━━━ INFORMATION ━━━

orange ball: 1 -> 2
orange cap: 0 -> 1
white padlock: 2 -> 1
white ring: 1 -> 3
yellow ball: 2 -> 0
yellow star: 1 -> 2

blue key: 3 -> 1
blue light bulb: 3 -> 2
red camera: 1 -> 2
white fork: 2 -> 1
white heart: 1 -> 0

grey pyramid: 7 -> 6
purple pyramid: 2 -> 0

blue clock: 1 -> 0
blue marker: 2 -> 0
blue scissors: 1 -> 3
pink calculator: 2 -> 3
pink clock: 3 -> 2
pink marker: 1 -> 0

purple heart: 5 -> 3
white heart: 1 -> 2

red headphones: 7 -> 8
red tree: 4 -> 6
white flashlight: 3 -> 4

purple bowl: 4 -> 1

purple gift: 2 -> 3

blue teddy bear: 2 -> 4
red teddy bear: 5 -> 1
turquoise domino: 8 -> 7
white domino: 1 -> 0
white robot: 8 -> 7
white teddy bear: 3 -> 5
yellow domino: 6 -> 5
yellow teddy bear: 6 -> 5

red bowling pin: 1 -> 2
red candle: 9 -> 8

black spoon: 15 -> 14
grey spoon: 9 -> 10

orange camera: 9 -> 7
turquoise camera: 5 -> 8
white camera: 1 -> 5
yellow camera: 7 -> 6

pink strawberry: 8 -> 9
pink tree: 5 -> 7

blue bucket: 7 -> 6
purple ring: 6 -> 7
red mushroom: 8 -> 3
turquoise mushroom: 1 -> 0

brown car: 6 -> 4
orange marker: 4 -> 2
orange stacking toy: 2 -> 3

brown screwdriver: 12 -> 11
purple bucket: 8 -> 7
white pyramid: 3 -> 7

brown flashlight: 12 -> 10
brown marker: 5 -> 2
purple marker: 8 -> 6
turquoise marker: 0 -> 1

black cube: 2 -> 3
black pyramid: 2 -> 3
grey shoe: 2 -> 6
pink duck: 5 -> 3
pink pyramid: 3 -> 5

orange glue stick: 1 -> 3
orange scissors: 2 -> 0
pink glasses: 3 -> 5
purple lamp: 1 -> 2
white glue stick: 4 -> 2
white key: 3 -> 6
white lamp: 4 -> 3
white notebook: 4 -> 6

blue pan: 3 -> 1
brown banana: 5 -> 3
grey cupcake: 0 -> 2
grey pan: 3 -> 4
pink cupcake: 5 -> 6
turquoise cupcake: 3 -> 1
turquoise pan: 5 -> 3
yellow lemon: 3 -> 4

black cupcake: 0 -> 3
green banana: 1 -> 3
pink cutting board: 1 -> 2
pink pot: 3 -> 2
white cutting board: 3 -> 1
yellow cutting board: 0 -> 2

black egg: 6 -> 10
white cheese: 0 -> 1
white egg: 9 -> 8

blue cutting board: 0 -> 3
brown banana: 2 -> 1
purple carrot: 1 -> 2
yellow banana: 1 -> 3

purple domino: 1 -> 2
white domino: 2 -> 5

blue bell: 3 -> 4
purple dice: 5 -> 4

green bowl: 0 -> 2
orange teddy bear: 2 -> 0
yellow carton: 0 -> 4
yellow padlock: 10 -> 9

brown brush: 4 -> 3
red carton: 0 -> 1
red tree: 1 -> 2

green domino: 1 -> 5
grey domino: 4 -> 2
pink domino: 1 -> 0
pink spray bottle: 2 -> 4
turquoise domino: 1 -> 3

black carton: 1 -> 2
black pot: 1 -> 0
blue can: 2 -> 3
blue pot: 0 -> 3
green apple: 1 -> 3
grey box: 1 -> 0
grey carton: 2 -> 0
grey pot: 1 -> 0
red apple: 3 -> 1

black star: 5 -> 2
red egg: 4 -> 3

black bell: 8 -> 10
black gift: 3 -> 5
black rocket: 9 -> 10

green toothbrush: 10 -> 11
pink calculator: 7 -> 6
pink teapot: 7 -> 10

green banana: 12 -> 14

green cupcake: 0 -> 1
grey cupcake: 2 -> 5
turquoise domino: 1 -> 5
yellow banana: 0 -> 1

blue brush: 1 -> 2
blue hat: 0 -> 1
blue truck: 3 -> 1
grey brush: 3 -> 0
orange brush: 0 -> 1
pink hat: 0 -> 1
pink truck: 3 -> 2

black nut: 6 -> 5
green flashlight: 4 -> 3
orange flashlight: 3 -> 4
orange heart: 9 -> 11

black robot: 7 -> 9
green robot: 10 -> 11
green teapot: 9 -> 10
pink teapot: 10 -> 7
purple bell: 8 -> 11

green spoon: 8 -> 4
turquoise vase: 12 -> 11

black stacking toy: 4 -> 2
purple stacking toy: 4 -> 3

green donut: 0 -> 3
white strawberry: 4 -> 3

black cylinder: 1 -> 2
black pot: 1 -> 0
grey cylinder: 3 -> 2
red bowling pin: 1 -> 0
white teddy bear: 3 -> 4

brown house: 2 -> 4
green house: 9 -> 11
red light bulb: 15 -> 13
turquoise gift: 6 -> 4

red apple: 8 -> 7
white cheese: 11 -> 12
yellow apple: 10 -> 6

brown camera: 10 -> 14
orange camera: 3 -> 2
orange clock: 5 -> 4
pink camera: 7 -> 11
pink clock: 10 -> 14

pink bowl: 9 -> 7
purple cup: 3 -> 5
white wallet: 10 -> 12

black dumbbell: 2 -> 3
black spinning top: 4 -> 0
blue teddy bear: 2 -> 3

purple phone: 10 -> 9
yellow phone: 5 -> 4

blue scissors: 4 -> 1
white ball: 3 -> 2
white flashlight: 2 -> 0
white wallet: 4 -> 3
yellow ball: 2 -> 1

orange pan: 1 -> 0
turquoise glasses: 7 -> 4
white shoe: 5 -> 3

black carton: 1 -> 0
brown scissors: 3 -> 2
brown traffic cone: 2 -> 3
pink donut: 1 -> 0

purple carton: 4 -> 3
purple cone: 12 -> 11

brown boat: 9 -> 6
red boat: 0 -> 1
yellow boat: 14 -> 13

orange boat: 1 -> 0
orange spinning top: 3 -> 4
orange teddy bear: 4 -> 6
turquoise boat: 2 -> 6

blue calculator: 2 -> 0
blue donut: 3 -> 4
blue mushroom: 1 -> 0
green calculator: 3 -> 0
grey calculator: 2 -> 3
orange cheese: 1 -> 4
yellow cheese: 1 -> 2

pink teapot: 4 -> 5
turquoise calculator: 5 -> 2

━━━

§ **WHAT IS EXPECTED**
Give each entry again, spelled exactly as shown.

§ **SOLUTION TO THIS PROBLEM**
orange ball: 1 -> 2
orange cap: 0 -> 1
white padlock: 2 -> 1
white ring: 1 -> 3
yellow ball: 2 -> 0
yellow star: 1 -> 2

blue key: 3 -> 1
blue light bulb: 3 -> 2
red camera: 1 -> 2
white fork: 2 -> 1
white heart: 1 -> 0

grey pyramid: 7 -> 6
purple pyramid: 2 -> 0

blue clock: 1 -> 0
blue marker: 2 -> 0
blue scissors: 1 -> 3
pink calculator: 2 -> 3
pink clock: 3 -> 2
pink marker: 1 -> 0

purple heart: 5 -> 3
white heart: 1 -> 2

red headphones: 7 -> 8
red tree: 4 -> 6
white flashlight: 3 -> 4

purple bowl: 4 -> 1

purple gift: 2 -> 3

blue teddy bear: 2 -> 4
red teddy bear: 5 -> 1
turquoise domino: 8 -> 7
white domino: 1 -> 0
white robot: 8 -> 7
white teddy bear: 3 -> 5
yellow domino: 6 -> 5
yellow teddy bear: 6 -> 5

red bowling pin: 1 -> 2
red candle: 9 -> 8

black spoon: 15 -> 14
grey spoon: 9 -> 10

orange camera: 9 -> 7
turquoise camera: 5 -> 8
white camera: 1 -> 5
yellow camera: 7 -> 6

pink strawberry: 8 -> 9
pink tree: 5 -> 7

blue bucket: 7 -> 6
purple ring: 6 -> 7
red mushroom: 8 -> 3
turquoise mushroom: 1 -> 0

brown car: 6 -> 4
orange marker: 4 -> 2
orange stacking toy: 2 -> 3

brown screwdriver: 12 -> 11
purple bucket: 8 -> 7
white pyramid: 3 -> 7

brown flashlight: 12 -> 10
brown marker: 5 -> 2
purple marker: 8 -> 6
turquoise marker: 0 -> 1

black cube: 2 -> 3
black pyramid: 2 -> 3
grey shoe: 2 -> 6
pink duck: 5 -> 3
pink pyramid: 3 -> 5

orange glue stick: 1 -> 3
orange scissors: 2 -> 0
pink glasses: 3 -> 5
purple lamp: 1 -> 2
white glue stick: 4 -> 2
white key: 3 -> 6
white lamp: 4 -> 3
white notebook: 4 -> 6

blue pan: 3 -> 1
brown banana: 5 -> 3
grey cupcake: 0 -> 2
grey pan: 3 -> 4
pink cupcake: 5 -> 6
turquoise cupcake: 3 -> 1
turquoise pan: 5 -> 3
yellow lemon: 3 -> 4

black cupcake: 0 -> 3
green banana: 1 -> 3
pink cutting board: 1 -> 2
pink pot: 3 -> 2
white cutting board: 3 -> 1
yellow cutting board: 0 -> 2

black egg: 6 -> 10
white cheese: 0 -> 1
white egg: 9 -> 8

blue cutting board: 0 -> 3
brown banana: 2 -> 1
purple carrot: 1 -> 2
yellow banana: 1 -> 3

purple domino: 1 -> 2
white domino: 2 -> 5

blue bell: 3 -> 4
purple dice: 5 -> 4

green bowl: 0 -> 2
orange teddy bear: 2 -> 0
yellow carton: 0 -> 4
yellow padlock: 10 -> 9

brown brush: 4 -> 3
red carton: 0 -> 1
red tree: 1 -> 2

green domino: 1 -> 5
grey domino: 4 -> 2
pink domino: 1 -> 0
pink spray bottle: 2 -> 4
turquoise domino: 1 -> 3

black carton: 1 -> 2
black pot: 1 -> 0
blue can: 2 -> 3
blue pot: 0 -> 3
green apple: 1 -> 3
grey box: 1 -> 0
grey carton: 2 -> 0
grey pot: 1 -> 0
red apple: 3 -> 1

black star: 5 -> 2
red egg: 4 -> 3

black bell: 8 -> 10
black gift: 3 -> 5
black rocket: 9 -> 10

green toothbrush: 10 -> 11
pink calculator: 7 -> 6
pink teapot: 7 -> 10

green banana: 12 -> 14

green cupcake: 0 -> 1
grey cupcake: 2 -> 5
turquoise domino: 1 -> 5
yellow banana: 0 -> 1

blue brush: 1 -> 2
blue hat: 0 -> 1
blue truck: 3 -> 1
grey brush: 3 -> 0
orange brush: 0 -> 1
pink hat: 0 -> 1
pink truck: 3 -> 2

black nut: 6 -> 5
green flashlight: 4 -> 3
orange flashlight: 3 -> 4
orange heart: 9 -> 11

black robot: 7 -> 9
green robot: 10 -> 11
green teapot: 9 -> 10
pink teapot: 10 -> 7
purple bell: 8 -> 11

green spoon: 8 -> 4
turquoise vase: 12 -> 11

black stacking toy: 4 -> 2
purple stacking toy: 4 -> 3

green donut: 0 -> 3
white strawberry: 4 -> 3

black cylinder: 1 -> 2
black pot: 1 -> 0
grey cylinder: 3 -> 2
red bowling pin: 1 -> 0
white teddy bear: 3 -> 4

brown house: 2 -> 4
green house: 9 -> 11
red light bulb: 15 -> 13
turquoise gift: 6 -> 4

red apple: 8 -> 7
white cheese: 11 -> 12
yellow apple: 10 -> 6

brown camera: 10 -> 14
orange camera: 3 -> 2
orange clock: 5 -> 4
pink camera: 7 -> 11
pink clock: 10 -> 14

pink bowl: 9 -> 7
purple cup: 3 -> 5
white wallet: 10 -> 12

black dumbbell: 2 -> 3
black spinning top: 4 -> 0
blue teddy bear: 2 -> 3

purple phone: 10 -> 9
yellow phone: 5 -> 4

blue scissors: 4 -> 1
white ball: 3 -> 2
white flashlight: 2 -> 0
white wallet: 4 -> 3
yellow ball: 2 -> 1

orange pan: 1 -> 0
turquoise glasses: 7 -> 4
white shoe: 5 -> 3

black carton: 1 -> 0
brown scissors: 3 -> 2
brown traffic cone: 2 -> 3
pink donut: 1 -> 0

purple carton: 4 -> 3
purple cone: 12 -> 11

brown boat: 9 -> 6
red boat: 0 -> 1
yellow boat: 14 -> 13

orange boat: 1 -> 0
orange spinning top: 3 -> 4
orange teddy bear: 4 -> 6
turquoise boat: 2 -> 6

blue calculator: 2 -> 0
blue donut: 3 -> 4
blue mushroom: 1 -> 0
green calculator: 3 -> 0
grey calculator: 2 -> 3
orange cheese: 1 -> 4
yellow cheese: 1 -> 2

pink teapot: 4 -> 5
turquoise calculator: 5 -> 2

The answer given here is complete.